The answer is a stretch of the material below, returned exactly: the line containing "despertador [morado] <604,191,688,262>", the line containing "camera: 15 degrees left, 10 degrees down", and all lines between.

Start of Data for analysis

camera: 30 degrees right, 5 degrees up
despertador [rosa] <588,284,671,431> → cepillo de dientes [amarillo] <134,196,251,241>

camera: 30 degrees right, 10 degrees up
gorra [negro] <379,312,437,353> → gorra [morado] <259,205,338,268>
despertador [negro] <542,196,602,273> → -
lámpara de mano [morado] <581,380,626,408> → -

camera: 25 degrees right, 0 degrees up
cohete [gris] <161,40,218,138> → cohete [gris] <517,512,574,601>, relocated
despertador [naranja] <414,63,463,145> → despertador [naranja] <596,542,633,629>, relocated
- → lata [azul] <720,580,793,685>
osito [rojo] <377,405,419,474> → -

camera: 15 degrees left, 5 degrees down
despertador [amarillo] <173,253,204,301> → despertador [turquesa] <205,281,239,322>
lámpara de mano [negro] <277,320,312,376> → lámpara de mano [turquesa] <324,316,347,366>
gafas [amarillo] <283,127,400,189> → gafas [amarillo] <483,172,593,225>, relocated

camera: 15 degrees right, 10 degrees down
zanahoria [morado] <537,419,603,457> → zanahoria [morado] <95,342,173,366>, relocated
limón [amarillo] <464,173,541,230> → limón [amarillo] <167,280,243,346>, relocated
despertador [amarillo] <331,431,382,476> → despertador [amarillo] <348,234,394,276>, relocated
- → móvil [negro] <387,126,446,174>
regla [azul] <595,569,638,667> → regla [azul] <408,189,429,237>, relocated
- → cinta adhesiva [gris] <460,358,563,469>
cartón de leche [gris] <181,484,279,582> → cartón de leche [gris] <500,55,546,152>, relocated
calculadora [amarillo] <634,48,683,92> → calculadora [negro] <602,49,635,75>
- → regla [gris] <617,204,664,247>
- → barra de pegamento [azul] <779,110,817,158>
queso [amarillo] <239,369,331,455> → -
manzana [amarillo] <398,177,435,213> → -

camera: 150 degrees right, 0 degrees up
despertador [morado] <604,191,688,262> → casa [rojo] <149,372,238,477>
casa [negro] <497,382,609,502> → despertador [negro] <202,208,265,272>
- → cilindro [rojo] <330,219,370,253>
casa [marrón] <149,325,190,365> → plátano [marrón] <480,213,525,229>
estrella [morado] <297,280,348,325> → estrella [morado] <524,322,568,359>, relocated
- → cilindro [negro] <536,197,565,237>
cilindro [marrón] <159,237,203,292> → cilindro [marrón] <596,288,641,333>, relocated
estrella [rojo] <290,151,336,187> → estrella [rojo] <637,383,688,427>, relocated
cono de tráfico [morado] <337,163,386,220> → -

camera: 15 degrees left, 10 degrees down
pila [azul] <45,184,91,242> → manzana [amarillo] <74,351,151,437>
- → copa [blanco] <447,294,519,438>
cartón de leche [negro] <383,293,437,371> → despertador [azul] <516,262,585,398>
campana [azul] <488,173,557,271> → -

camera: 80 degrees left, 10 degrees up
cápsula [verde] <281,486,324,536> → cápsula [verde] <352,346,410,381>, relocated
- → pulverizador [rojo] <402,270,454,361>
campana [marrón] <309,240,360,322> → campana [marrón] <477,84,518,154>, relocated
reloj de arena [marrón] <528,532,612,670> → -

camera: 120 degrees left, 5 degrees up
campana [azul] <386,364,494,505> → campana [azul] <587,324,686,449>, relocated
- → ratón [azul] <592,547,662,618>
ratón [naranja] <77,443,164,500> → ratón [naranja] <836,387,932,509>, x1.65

End of Data for analysis

Answer space:
despertador [morado] <604,191,688,262> → casa [rojo] <149,372,238,477>
casa [negro] <497,382,609,502> → despertador [negro] <202,208,265,272>
- → cilindro [rojo] <330,219,370,253>
casa [marrón] <149,325,190,365> → plátano [marrón] <480,213,525,229>
estrella [morado] <297,280,348,325> → estrella [morado] <524,322,568,359>, relocated
- → cilindro [negro] <536,197,565,237>
cilindro [marrón] <159,237,203,292> → cilindro [marrón] <596,288,641,333>, relocated
estrella [rojo] <290,151,336,187> → estrella [rojo] <637,383,688,427>, relocated
cono de tráfico [morado] <337,163,386,220> → -

camera: 15 degrees left, 10 degrees down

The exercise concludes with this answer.